Provided data:
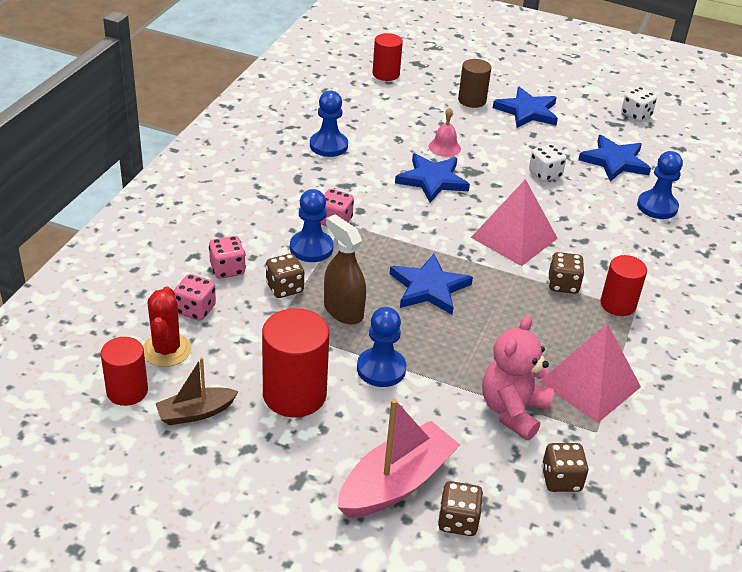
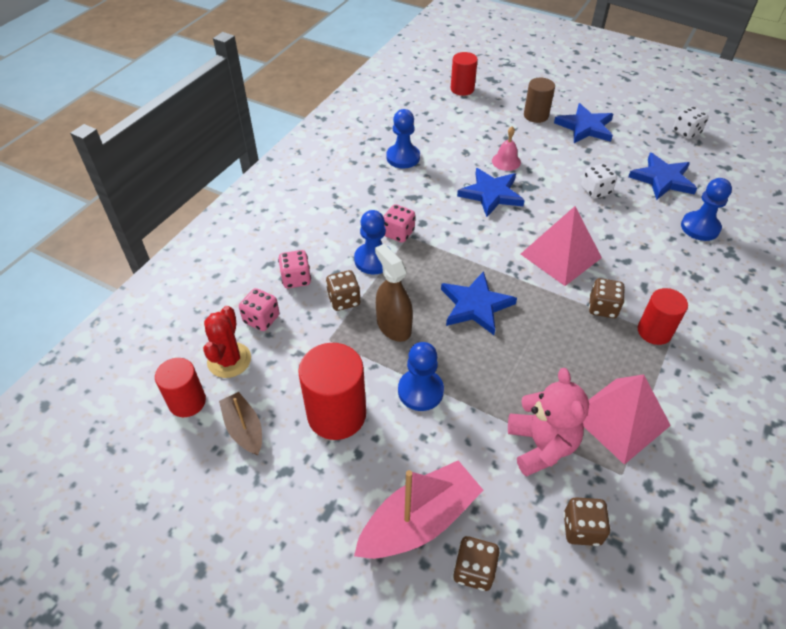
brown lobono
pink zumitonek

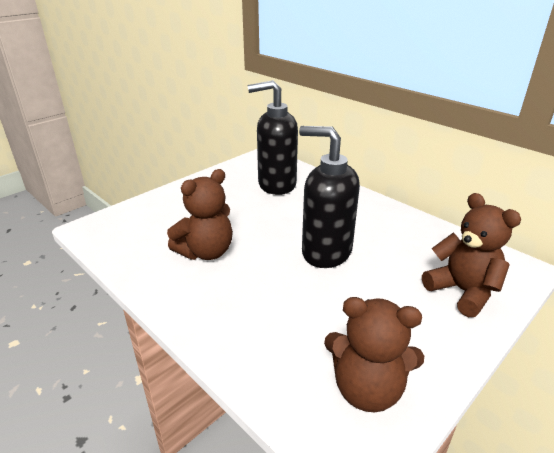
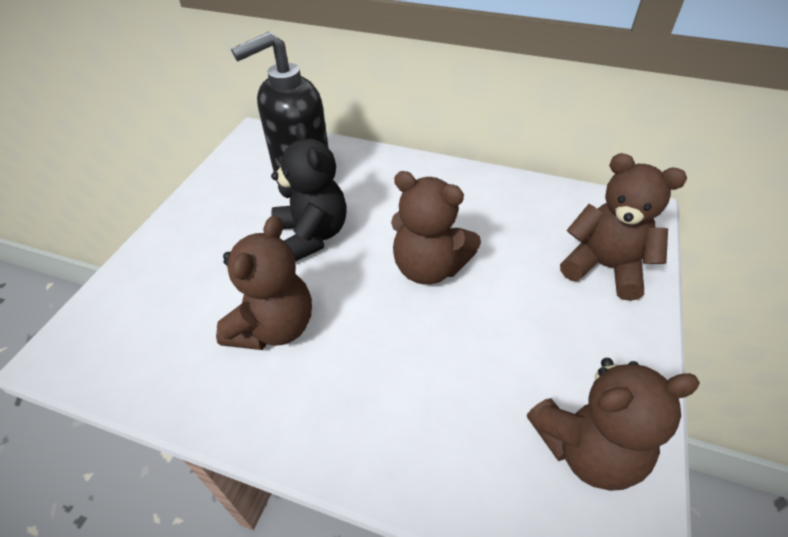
brown zumitonek (2nd from left)
black zumitonek

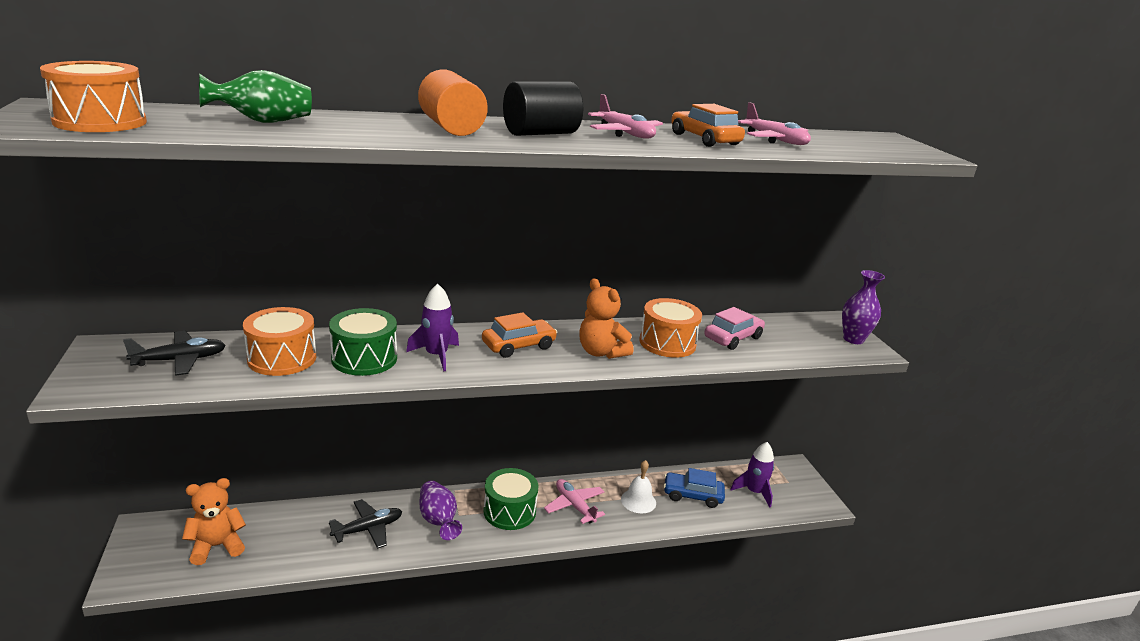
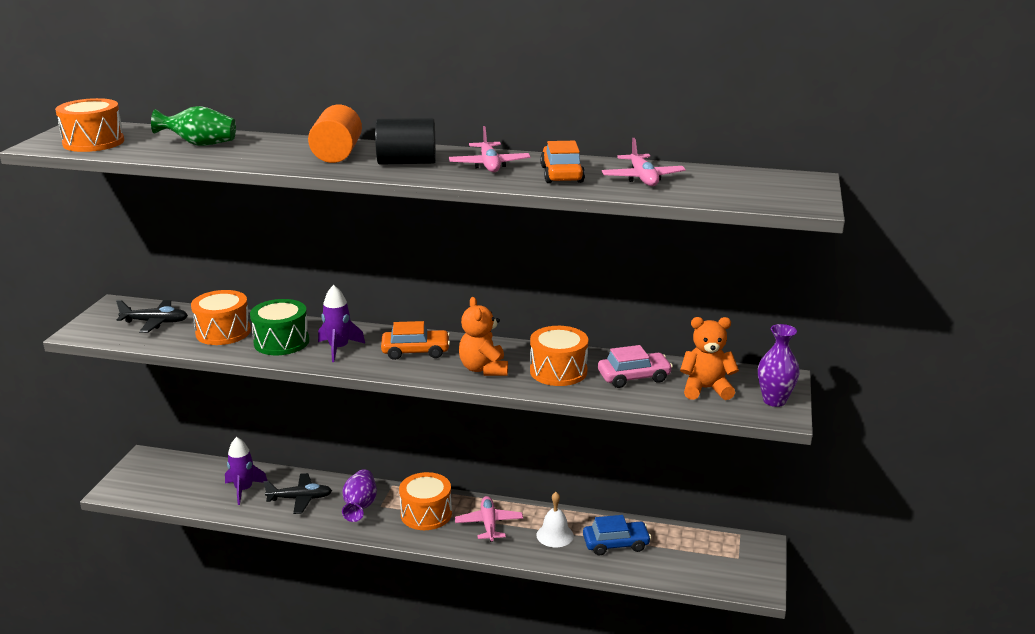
orange zumitonek (2nd from left)
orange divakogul (3rd from left)
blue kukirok
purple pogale (1st from left)

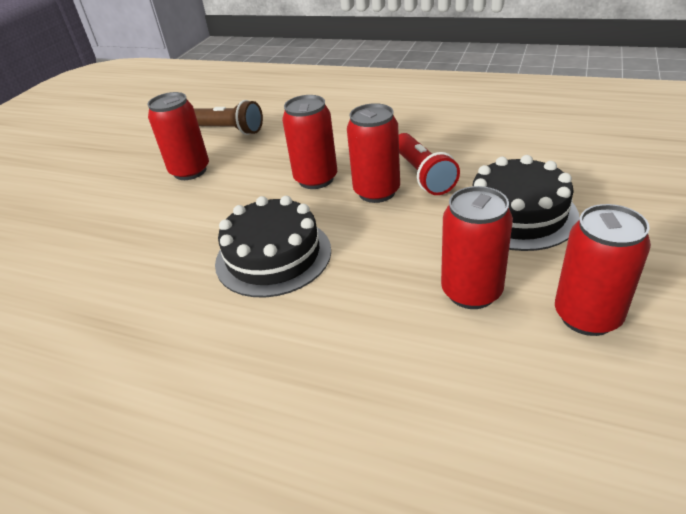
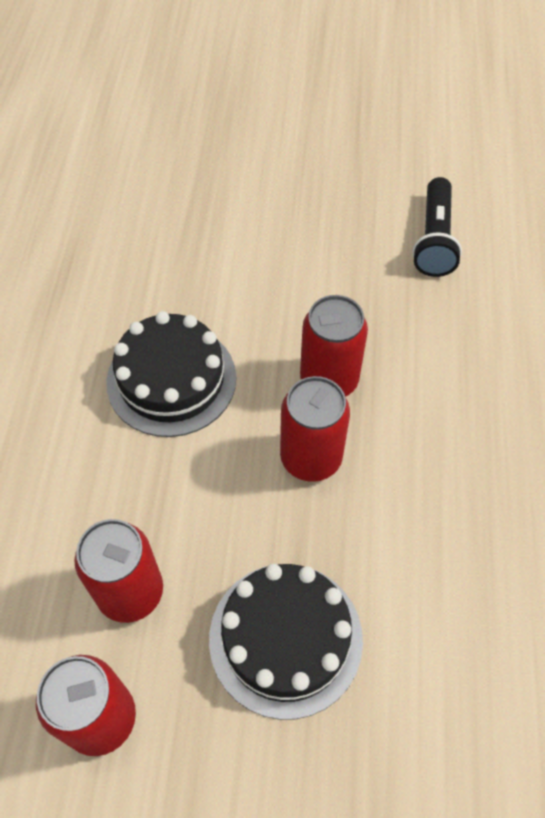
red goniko (1st from left in the first image)
black vunapex
red vunapex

Activity: Going through the records above line by line, transcribe each one exactly and skip any pictures.

Output for this task:
brown lobono
pink zumitonek

brown zumitonek (2nd from left)
black zumitonek

orange zumitonek (2nd from left)
orange divakogul (3rd from left)
blue kukirok
purple pogale (1st from left)

red goniko (1st from left in the first image)
black vunapex
red vunapex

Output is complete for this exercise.